▸ **Description of the task**: Could you write out the records below exactly as they appear, leaving out any pictures?

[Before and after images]
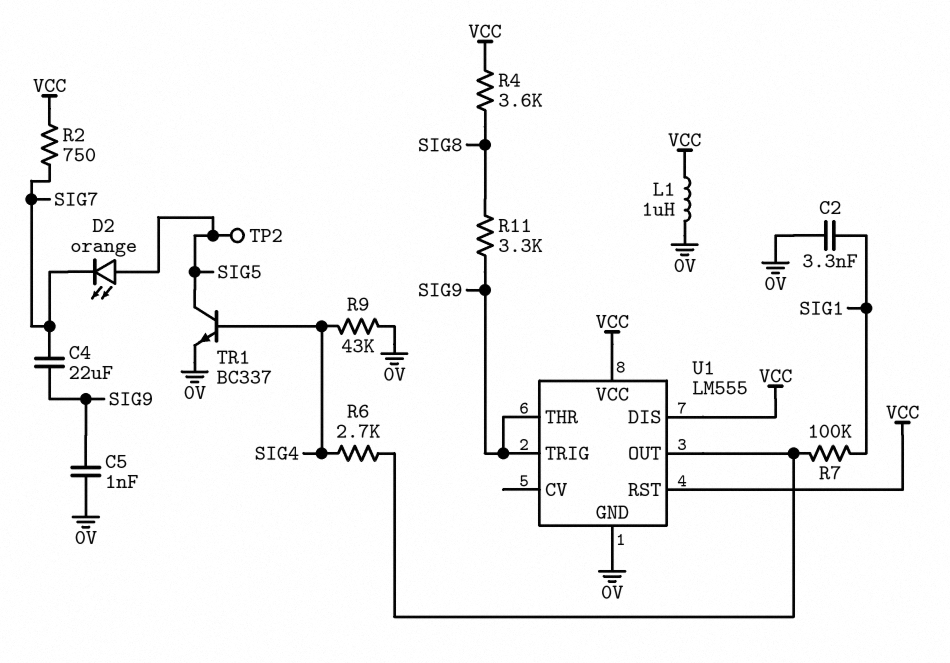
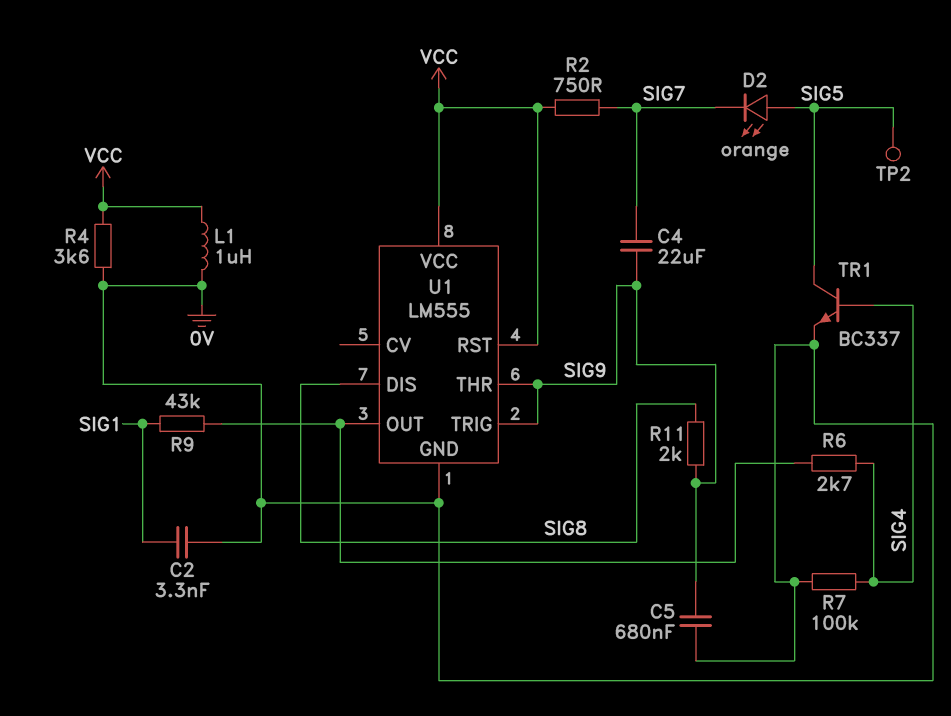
C5: 1nF (0V, SIG9) -> 680nF (0V, SIG9)
R4: 3.6k (SIG8, VCC) -> 3.6k (0V, VCC)
R7: 100k (SIG1, U1/OUT) -> 100k (0V, SIG4)
R9: 43k (0V, SIG4) -> 43k (SIG1, U1/OUT)
R11: 3.3k (SIG8, SIG9) -> 2k (SIG8, SIG9)
U1 pin DIS: VCC -> SIG8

▸ **Problem solution**:
C5: 1nF (0V, SIG9) -> 680nF (0V, SIG9)
R4: 3.6k (SIG8, VCC) -> 3.6k (0V, VCC)
R7: 100k (SIG1, U1/OUT) -> 100k (0V, SIG4)
R9: 43k (0V, SIG4) -> 43k (SIG1, U1/OUT)
R11: 3.3k (SIG8, SIG9) -> 2k (SIG8, SIG9)
U1 pin DIS: VCC -> SIG8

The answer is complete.